Task to complete: If a record holds a picture, omit that picture and copy everything else exactly.

[Opening Data provided section]

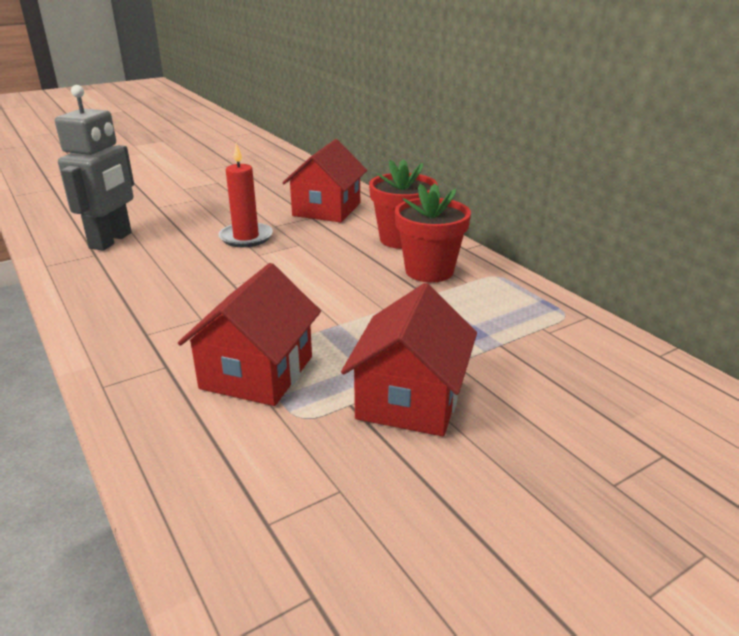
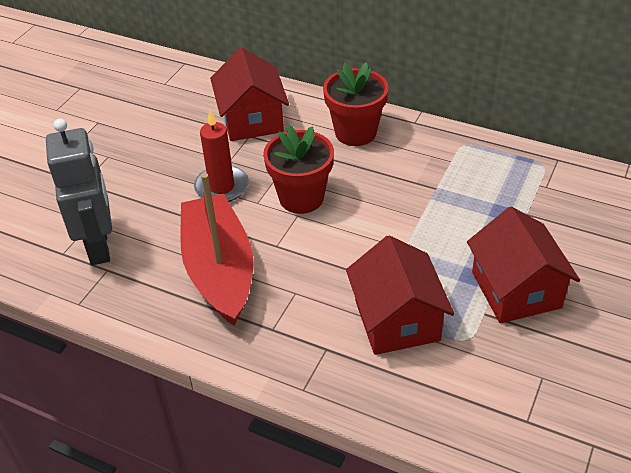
camera: 30 degrees left, 15 degrees up
(167, 282) = (219, 269): none -> red boat
(429, 271) = (412, 161): red flower pot -> red flower pot (301, 198)

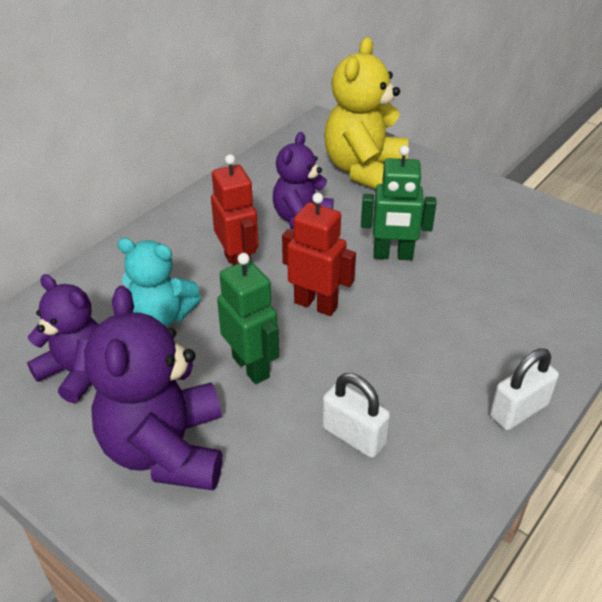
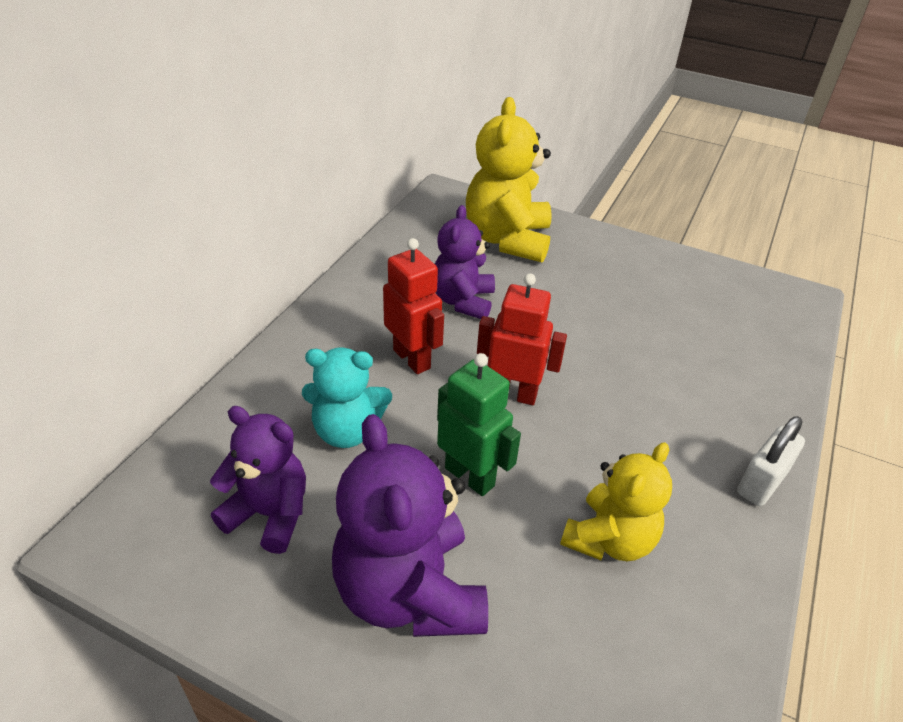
camera: 15 degrees left, 0 degrees up
(353, 436) = (609, 539): white padlock -> yellow teddy bear
(393, 255) = (572, 329): green robot -> none

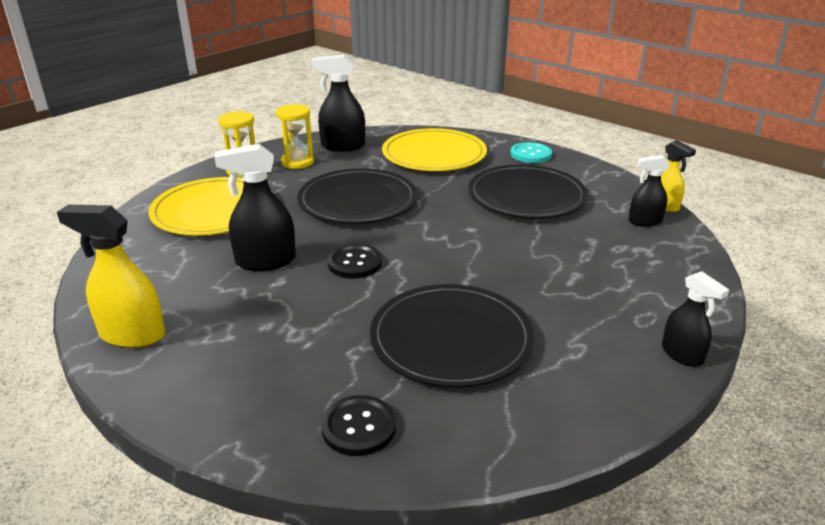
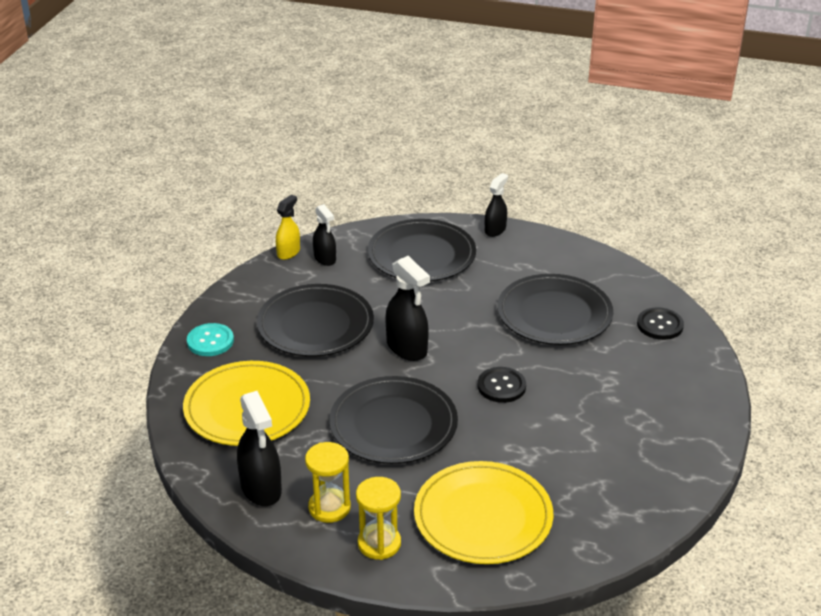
camera: 115 degrees left, 5 degrees up
(132, 334) = (681, 460): yellow spray bottle -> none
(265, 261) = (538, 437): black spray bottle -> black spray bottle (407, 348)
(632, 279) = (421, 255): none -> black plate

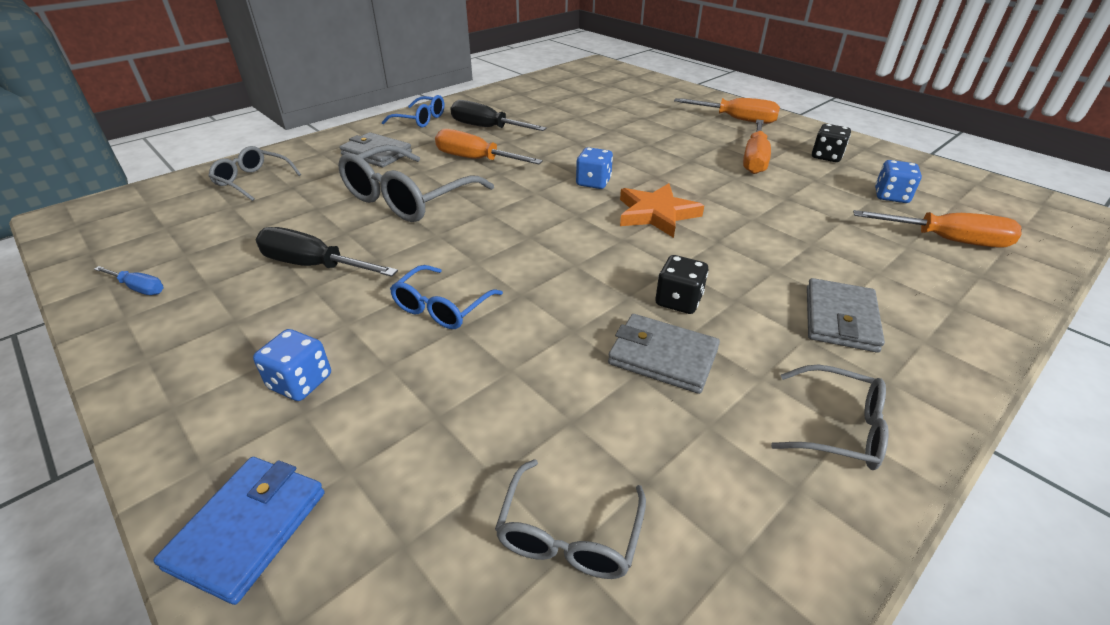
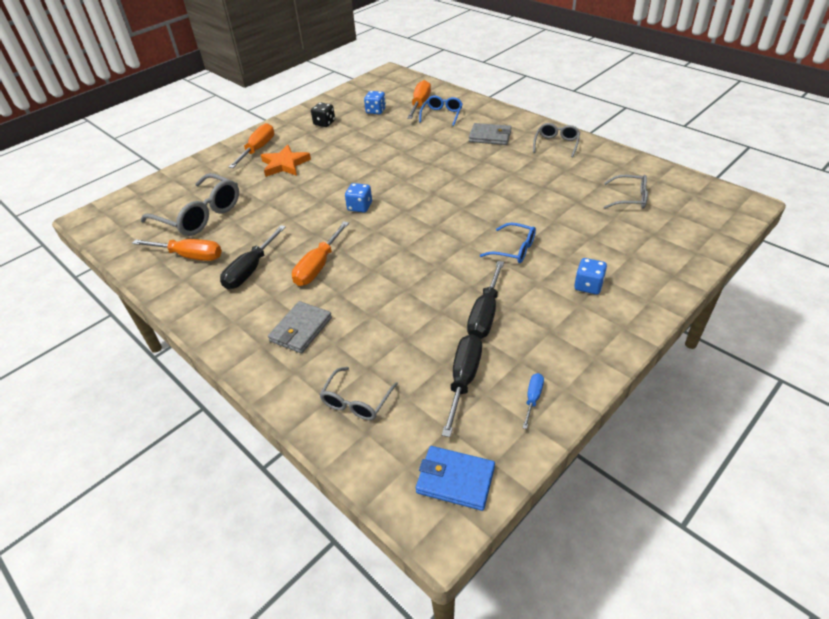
camera: 90 degrees left, 5 degrees up
(218, 241) = (463, 380): none -> black screwdriver
(248, 529) = (669, 274): blue wallet -> blue wallet (455, 480)
(407, 198) = (387, 290): grey glasses -> grey glasses (200, 215)
(420, 120) = (220, 317): blue glasses -> blue glasses (442, 115)
(656, 214) = (401, 182): orange star -> orange star (285, 164)
(662, 357) = (530, 180): grey wallet -> none
(678, 301) = (487, 175): black dice -> none
(754, 159) = (326, 146): orange screwdriver -> orange screwdriver (189, 256)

[Closing Data provided section]

Output of the task:
camera: 30 degrees left, 15 degrees up
(167, 282) = (219, 269): none -> red boat
(429, 271) = (412, 161): red flower pot -> red flower pot (301, 198)

camera: 15 degrees left, 0 degrees up
(353, 436) = (609, 539): white padlock -> yellow teddy bear
(393, 255) = (572, 329): green robot -> none

camera: 115 degrees left, 5 degrees up
(132, 334) = (681, 460): yellow spray bottle -> none
(265, 261) = (538, 437): black spray bottle -> black spray bottle (407, 348)
(632, 279) = (421, 255): none -> black plate

camera: 90 degrees left, 5 degrees up
(218, 241) = (463, 380): none -> black screwdriver
(248, 529) = (669, 274): blue wallet -> blue wallet (455, 480)
(407, 198) = (387, 290): grey glasses -> grey glasses (200, 215)
(420, 120) = (220, 317): blue glasses -> blue glasses (442, 115)
(656, 214) = (401, 182): orange star -> orange star (285, 164)
(662, 357) = (530, 180): grey wallet -> none
(678, 301) = (487, 175): black dice -> none
(754, 159) = (326, 146): orange screwdriver -> orange screwdriver (189, 256)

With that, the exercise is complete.